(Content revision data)
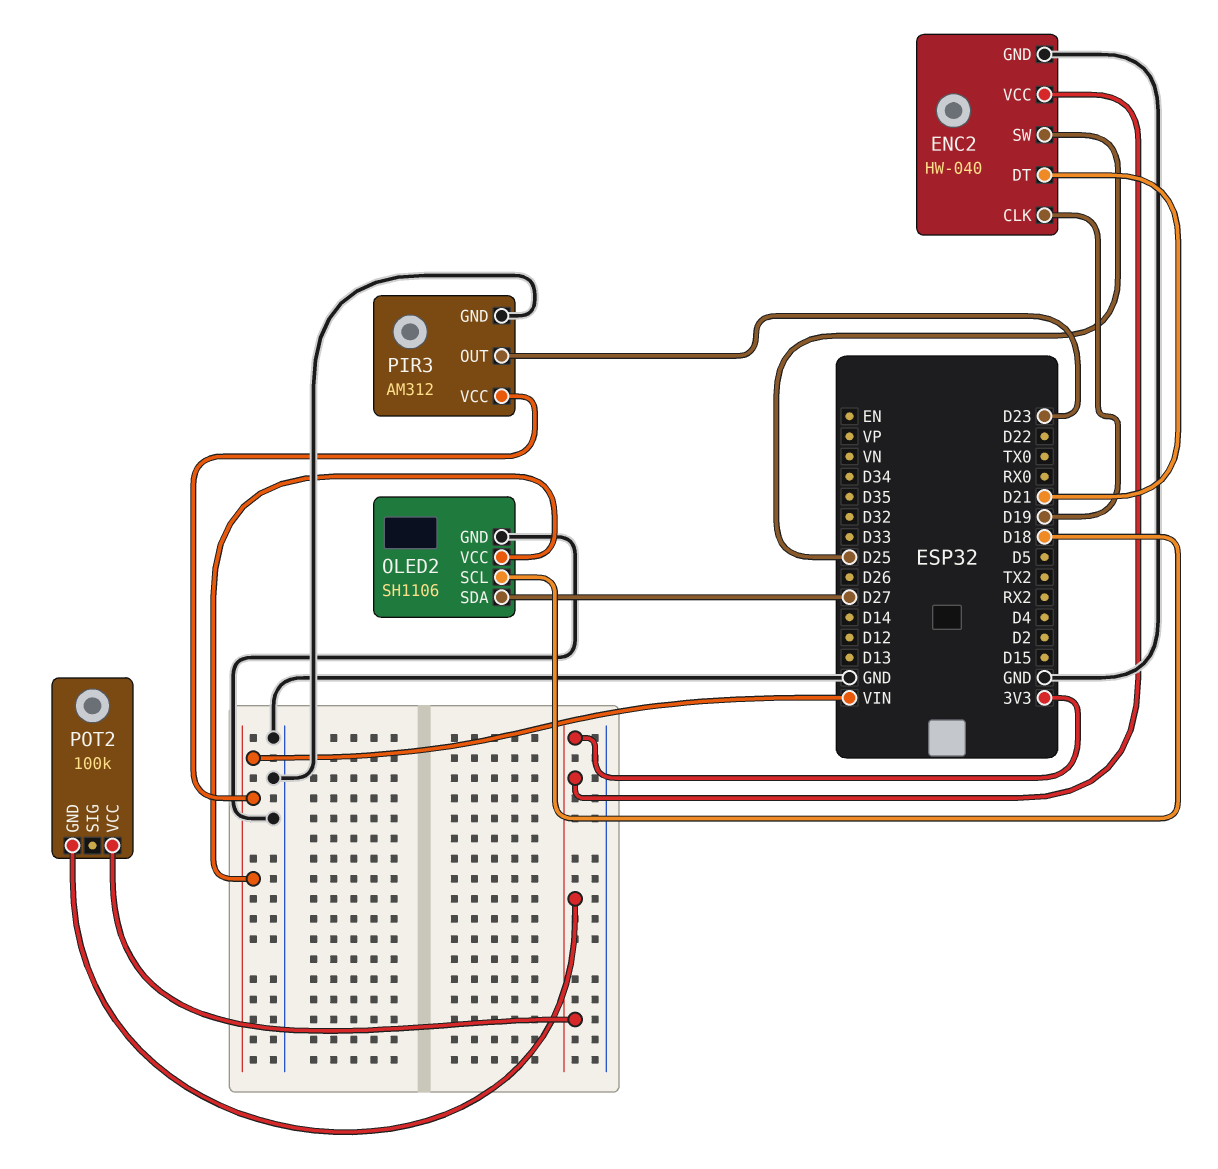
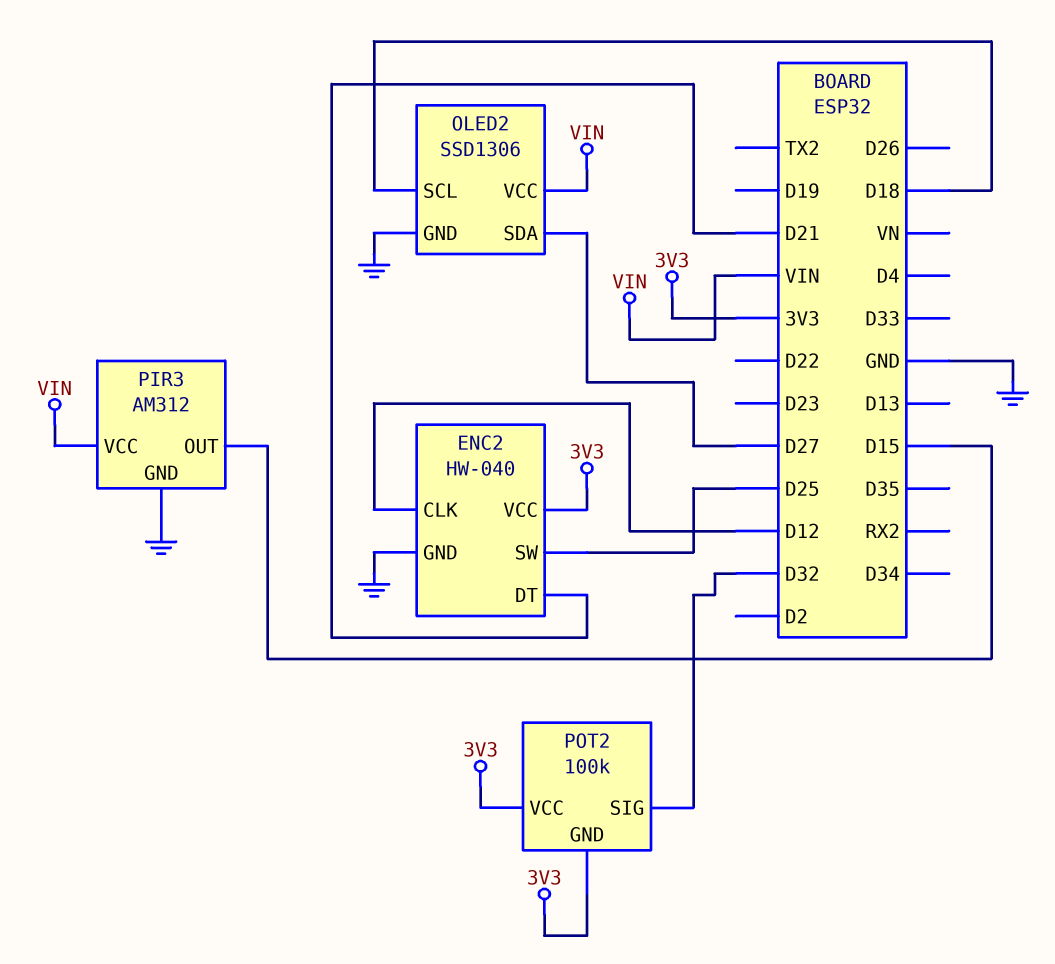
ENC2 pin CLK: D19 -> D12
OLED2: SH1106 -> SSD1306
PIR3 pin OUT: D23 -> D15
POT2 pin SIG: none -> D32

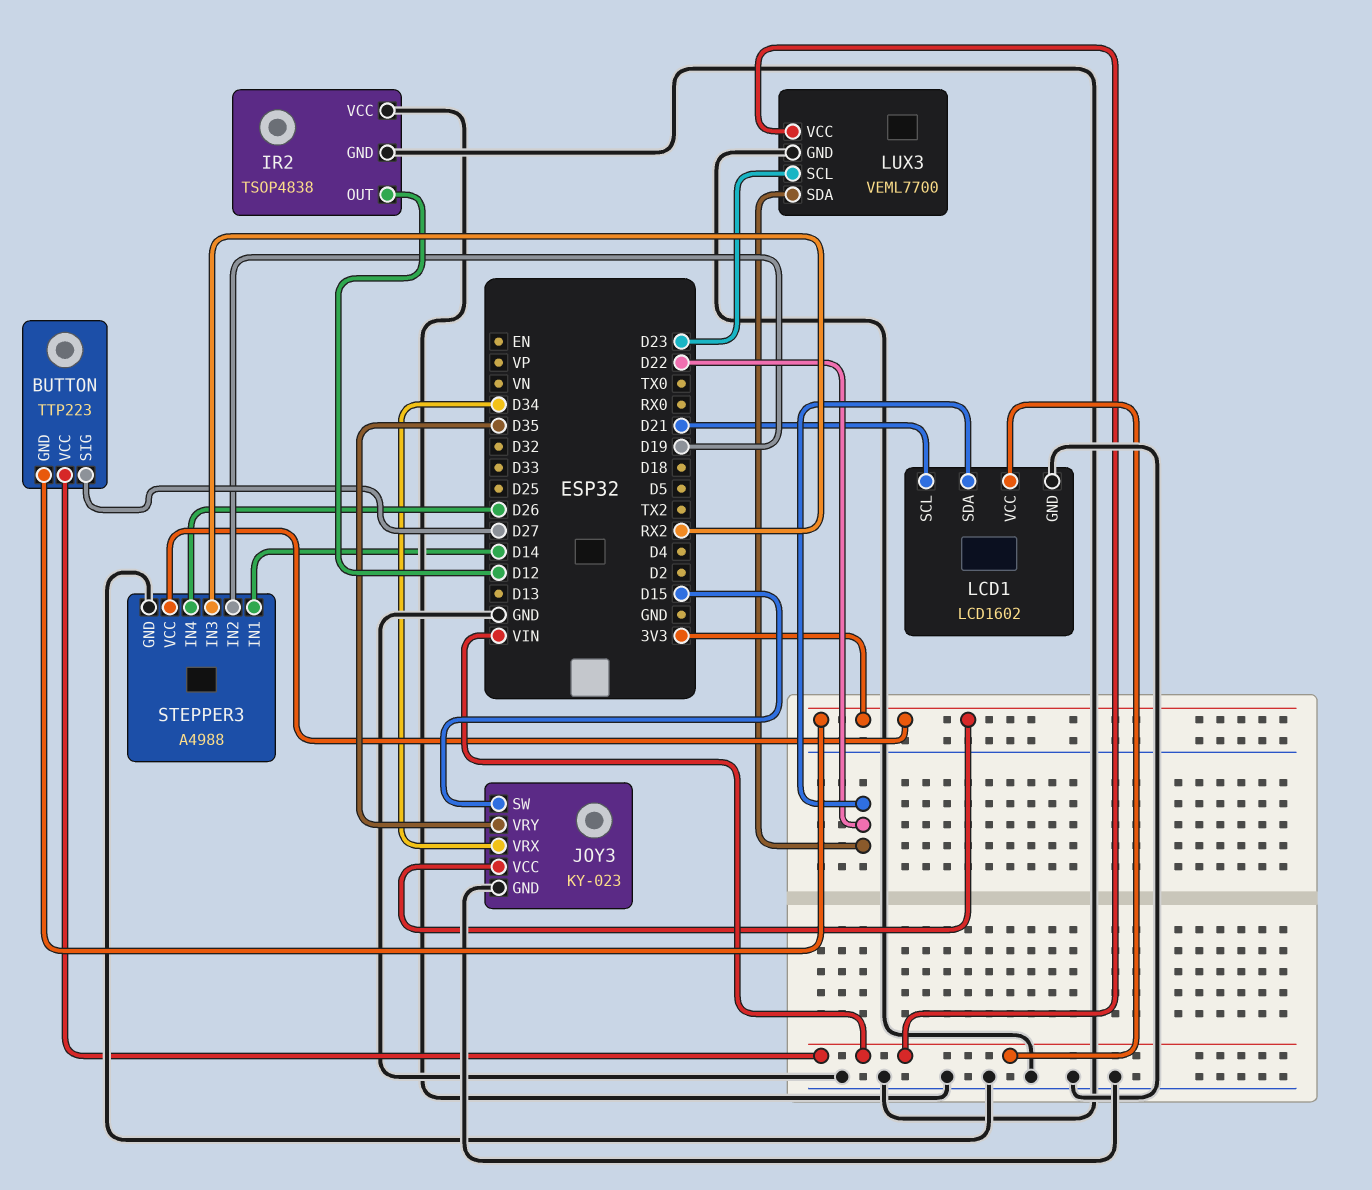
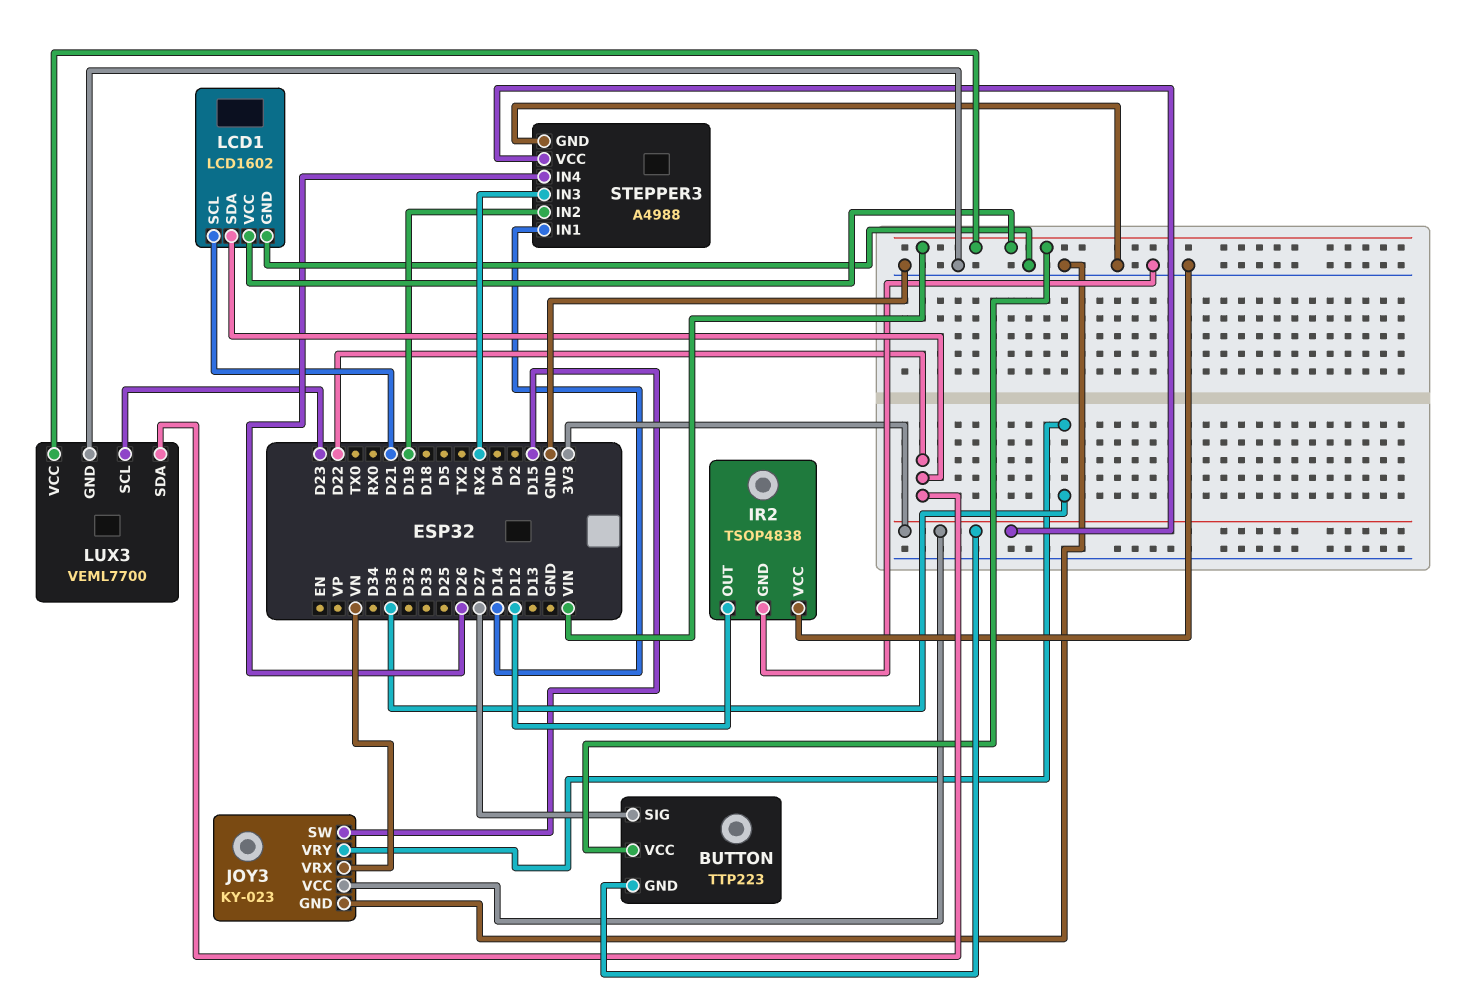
JOY3 pin VRX: D34 -> VN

EXERCISE AIM:
Give the data again exactly as written, with all pictures left out.

ANSWER FOR THE TASK:
ENC2 pin CLK: D19 -> D12
OLED2: SH1106 -> SSD1306
PIR3 pin OUT: D23 -> D15
POT2 pin SIG: none -> D32

JOY3 pin VRX: D34 -> VN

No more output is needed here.